## Brief:
Find every line of the records that has "turquoise" and return it.

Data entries
==*==

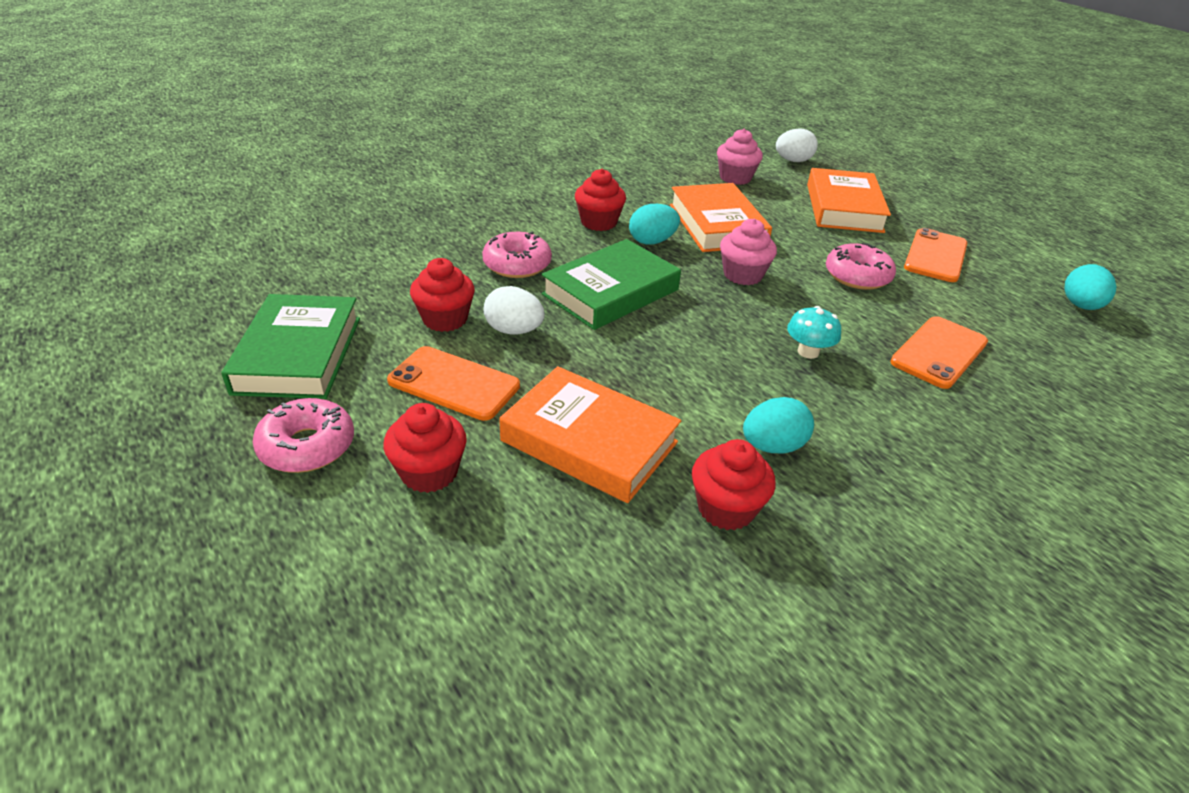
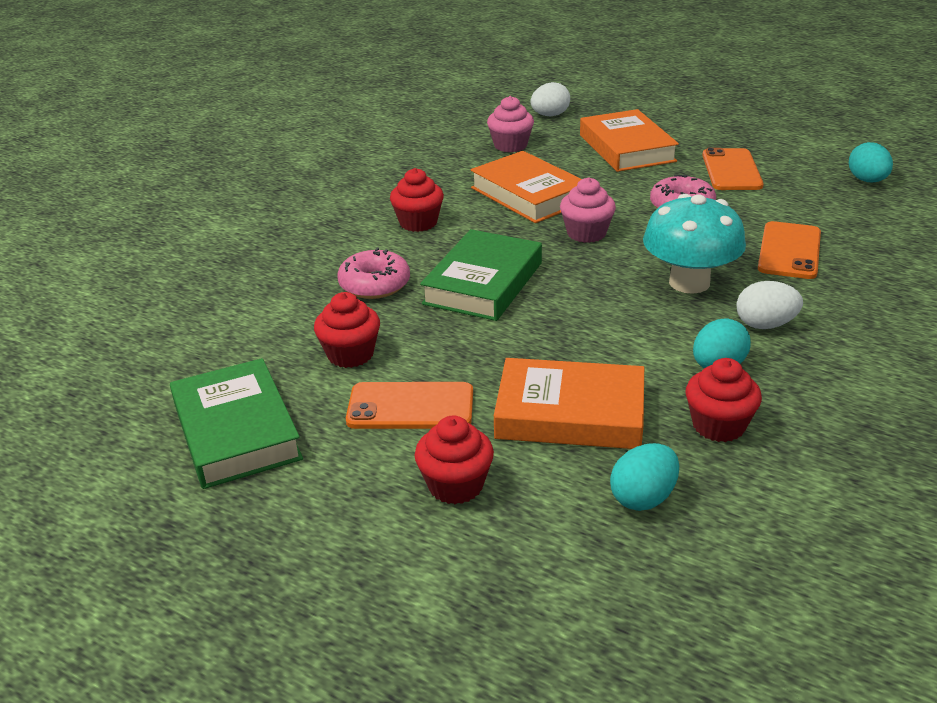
camera: 20 degrees left, 5 degrees down
(307, 446) = (324, 504): pink donut -> none
(514, 330) = (424, 344): white egg -> white egg (765, 325)
(652, 241) = (482, 226): turquoise egg -> turquoise egg (643, 498)
(808, 352) = (689, 282): turquoise mushroom -> turquoise mushroom, size x2.00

==*==

## Answer space:
(652, 241) = (482, 226): turquoise egg -> turquoise egg (643, 498)
(808, 352) = (689, 282): turquoise mushroom -> turquoise mushroom, size x2.00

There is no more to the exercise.